> WHAT NEEDS TO BE DONE:
With the pictures left out, print exactly the lines below that run from the one containing "green arrow: (22, 88)" through the one containing "gray line: (271, 97) -> (216, 43), turned 40".

> INFORMATION PROVIDED:
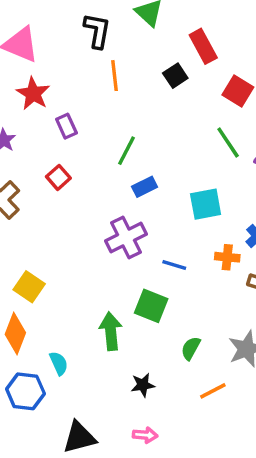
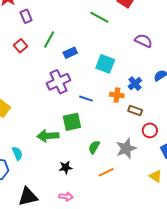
green line: (228, 142) -> (99, 17), moved, turned -30
green line: (127, 151) -> (49, 39), moved
cyan square: (206, 204) -> (105, 64), turned 30
green square: (151, 306) -> (72, 122), turned -36
green arrow: (111, 331) -> (48, 136), turned -90

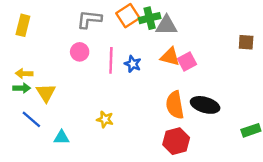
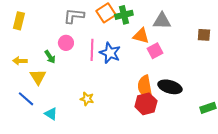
gray triangle: (166, 25) -> (162, 21), moved
orange triangle: (170, 57) -> (141, 36), moved
blue star: (133, 64) -> (110, 53), size x1.5
green arrow: (22, 88) -> (50, 57), moved, turned 56
cyan triangle: (62, 138) -> (51, 114), turned 32
red hexagon: (176, 141) -> (146, 104), moved

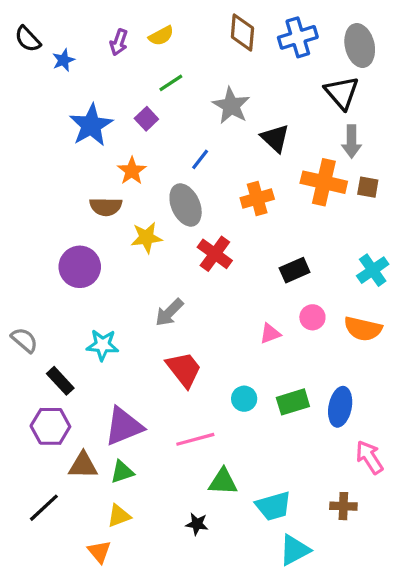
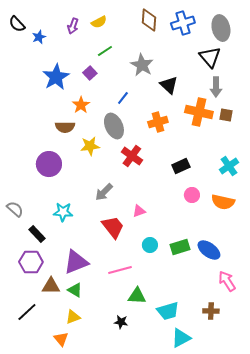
pink triangle: (270, 334) -> (139, 211), moved
blue ellipse: (340, 407) -> (209, 250), turned -65
green triangle: (122, 472) -> (75, 290), turned 49

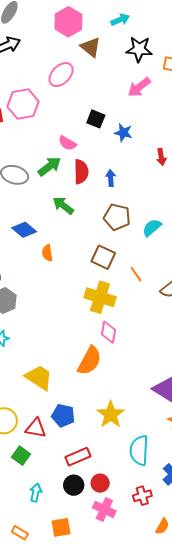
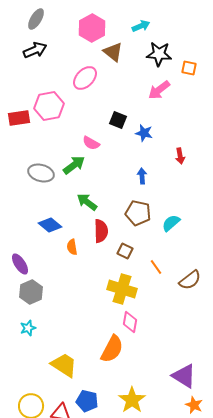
red semicircle: (81, 172) -> (101, 231), moved
blue arrow: (111, 178) -> (142, 176), moved
brown square: (103, 257) -> (125, 251), size x0.7

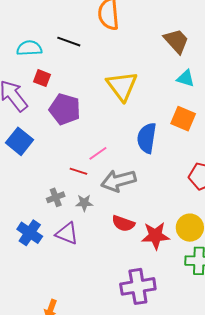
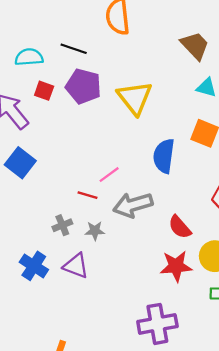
purple pentagon: (65, 109) -> (83, 86), moved
red semicircle: (123, 223) -> (180, 227), moved, turned 30

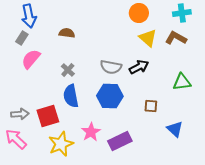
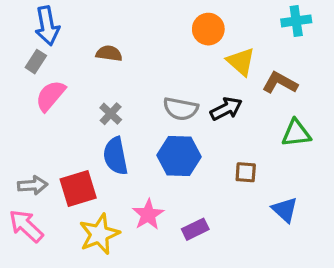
orange circle: (139, 13) -> (208, 29), moved
brown L-shape: (176, 38) -> (280, 83), moved
purple rectangle: (120, 141) -> (195, 229), size x0.7

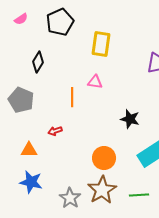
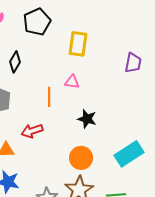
black star: (130, 119) -> (87, 119), moved
red arrow: (55, 131) -> (32, 131), size x1.5

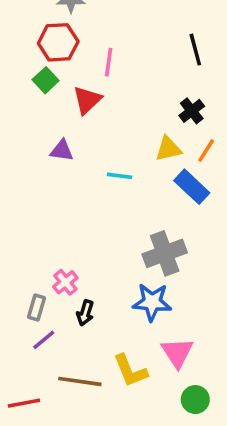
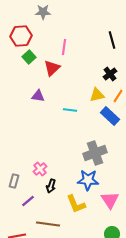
red hexagon: (58, 42) -> (21, 36), moved
gray rectangle: (37, 308) -> (14, 181), moved
pink triangle: (177, 353) -> (110, 200), moved
yellow L-shape: (130, 371) -> (76, 204), moved

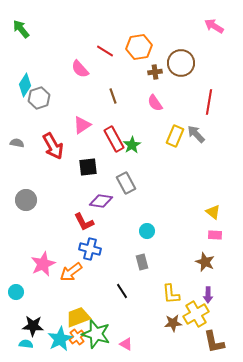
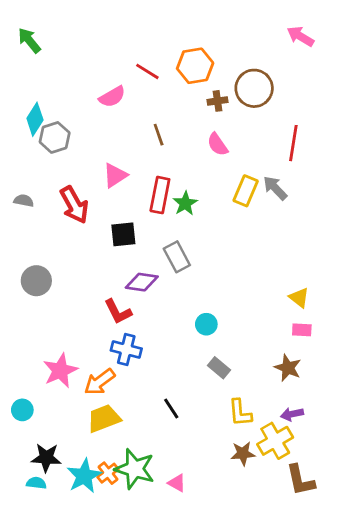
pink semicircle: (80, 69) -> (112, 97), turned -78
red rectangle: (114, 139) -> (160, 195), turned 40
gray rectangle: (142, 262) -> (219, 368), moved, turned -35
purple arrow: (208, 295) -> (292, 414), turned 77
yellow trapezoid: (78, 317) -> (104, 418), moved

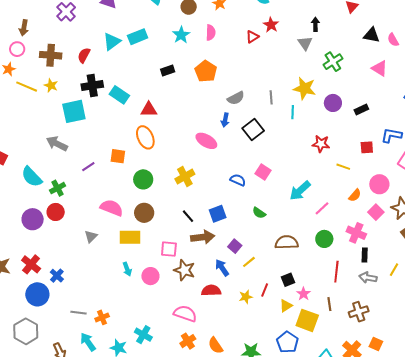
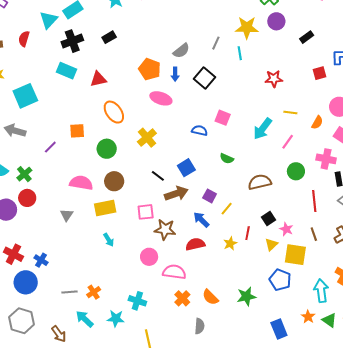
orange pentagon: (206, 71) -> (150, 69), moved
black cross: (92, 86) -> (72, 41), moved
gray line: (271, 97) -> (216, 43), turned 40
purple circle: (333, 103) -> (276, 21), moved
orange ellipse: (145, 137) -> (114, 112), moved
yellow line: (343, 167) -> (290, 113), moved
pink circle: (150, 276) -> (149, 257), moved

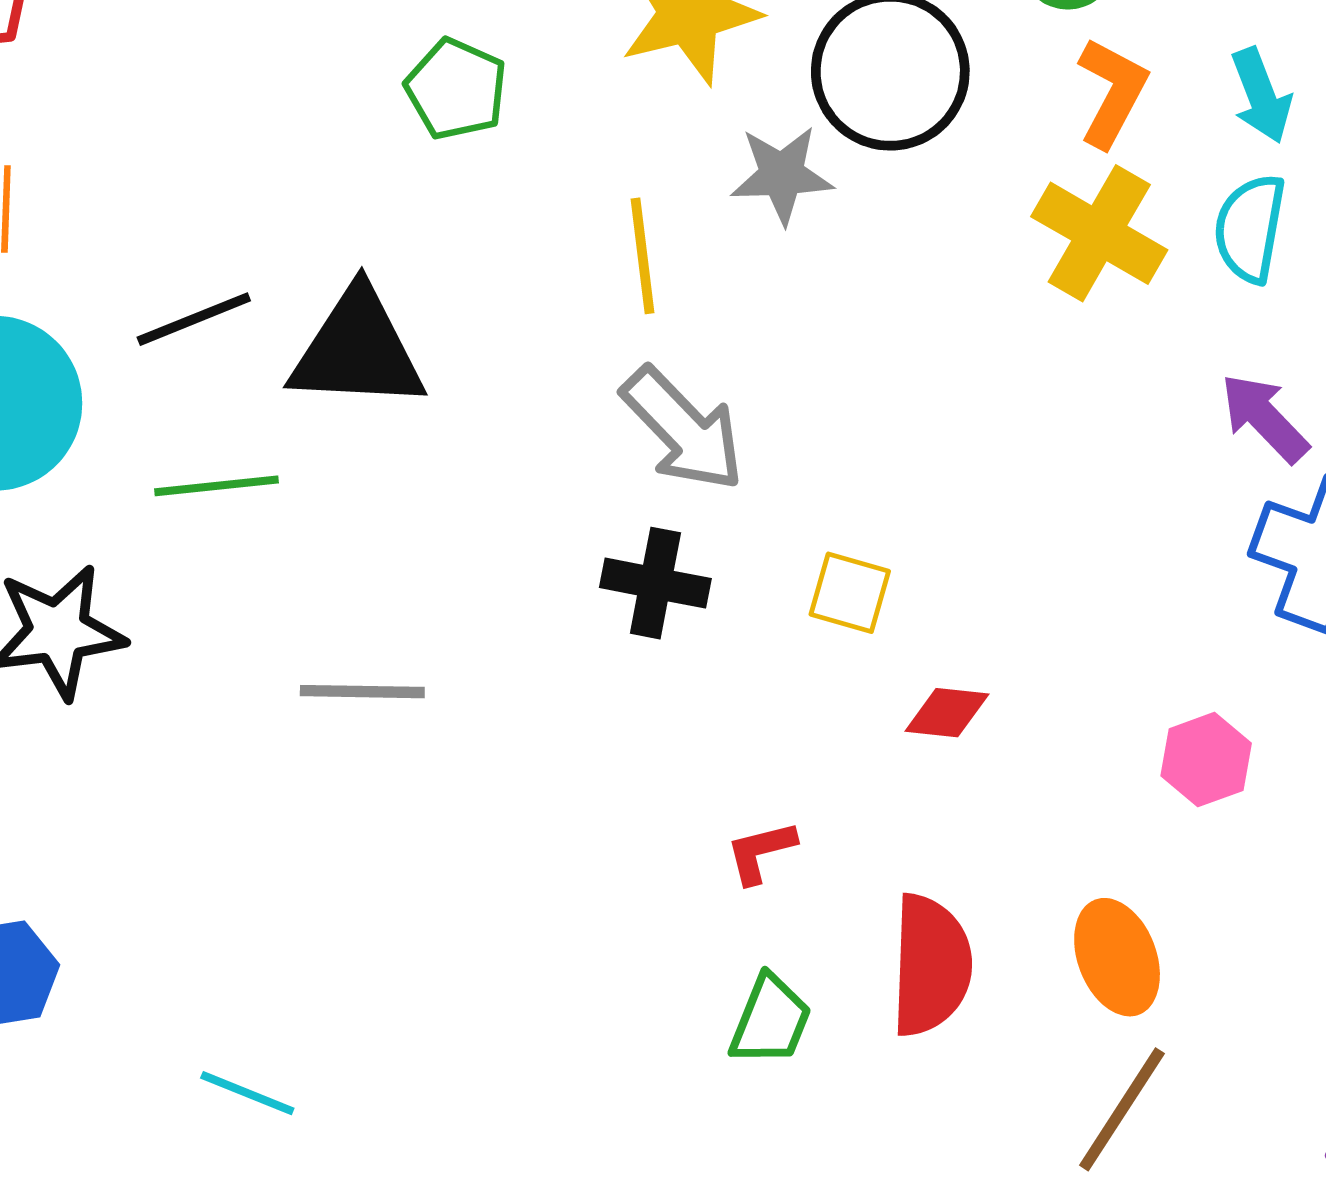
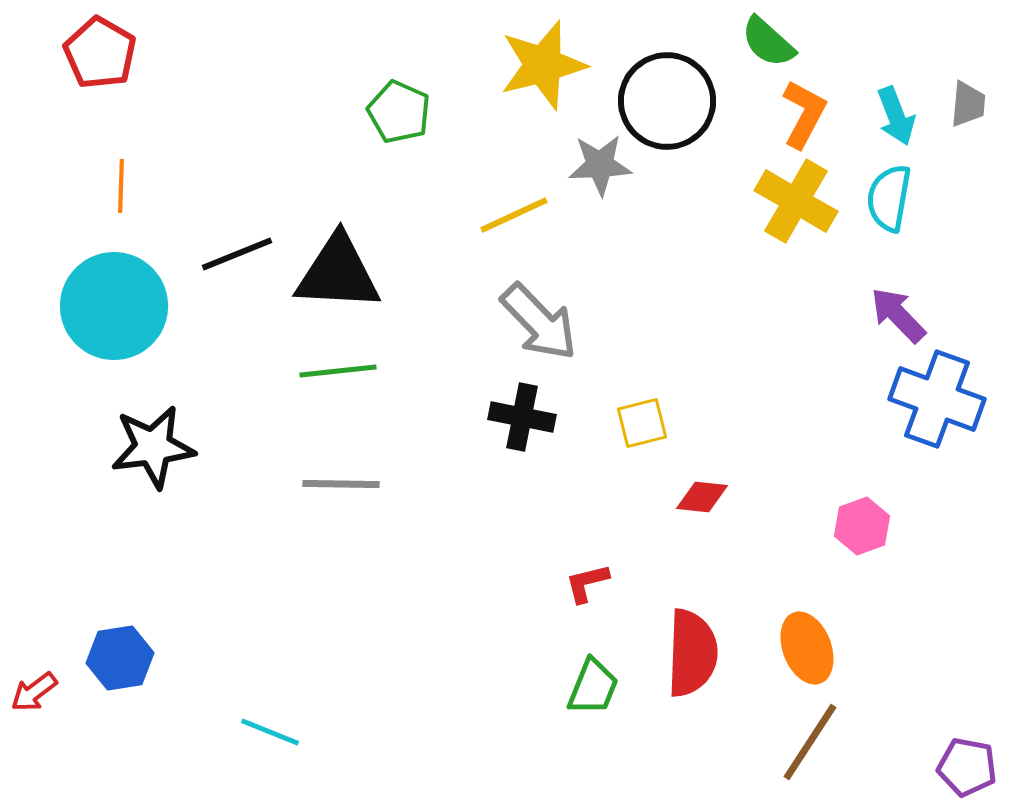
yellow line: (642, 256) -> (514, 215), turned 72
green line: (217, 486) -> (338, 371), moved
yellow square: (850, 593) -> (642, 423), turned -30

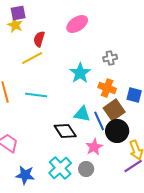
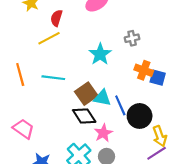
orange cross: (107, 88) -> (144, 70), moved
brown square: (114, 110) -> (86, 94), moved
pink star: (94, 147) -> (103, 133), moved

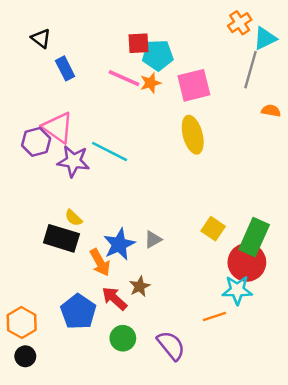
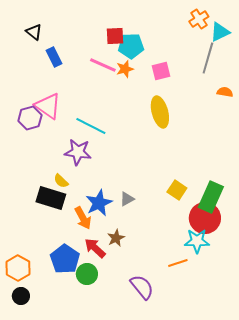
pink square: (194, 85) -> (161, 71), size x0.7
purple star: (73, 161) -> (78, 152), moved
green circle: (123, 338) -> (87, 274), moved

> ANSWER BELOW:
green arrow: (22, 88) -> (50, 57), moved, turned 56
cyan triangle: (62, 138) -> (51, 114), turned 32
red hexagon: (176, 141) -> (146, 104), moved

pink triangle: (270, 334) -> (139, 211), moved
blue ellipse: (340, 407) -> (209, 250), turned -65
green triangle: (122, 472) -> (75, 290), turned 49

red semicircle: (81, 172) -> (101, 231), moved
blue arrow: (111, 178) -> (142, 176), moved
brown square: (103, 257) -> (125, 251), size x0.7

purple pentagon: (65, 109) -> (83, 86), moved
red semicircle: (123, 223) -> (180, 227), moved, turned 30

orange circle: (139, 13) -> (208, 29), moved
brown L-shape: (176, 38) -> (280, 83), moved
purple rectangle: (120, 141) -> (195, 229), size x0.7

black star: (130, 119) -> (87, 119), moved
red arrow: (55, 131) -> (32, 131), size x1.5

red hexagon: (58, 42) -> (21, 36), moved
gray rectangle: (37, 308) -> (14, 181), moved
pink triangle: (177, 353) -> (110, 200), moved
yellow L-shape: (130, 371) -> (76, 204), moved

pink semicircle: (80, 69) -> (112, 97), turned -78
red rectangle: (114, 139) -> (160, 195), turned 40
gray rectangle: (142, 262) -> (219, 368), moved, turned -35
purple arrow: (208, 295) -> (292, 414), turned 77
yellow trapezoid: (78, 317) -> (104, 418), moved

orange pentagon: (206, 71) -> (150, 69), moved
black cross: (92, 86) -> (72, 41), moved
gray line: (271, 97) -> (216, 43), turned 40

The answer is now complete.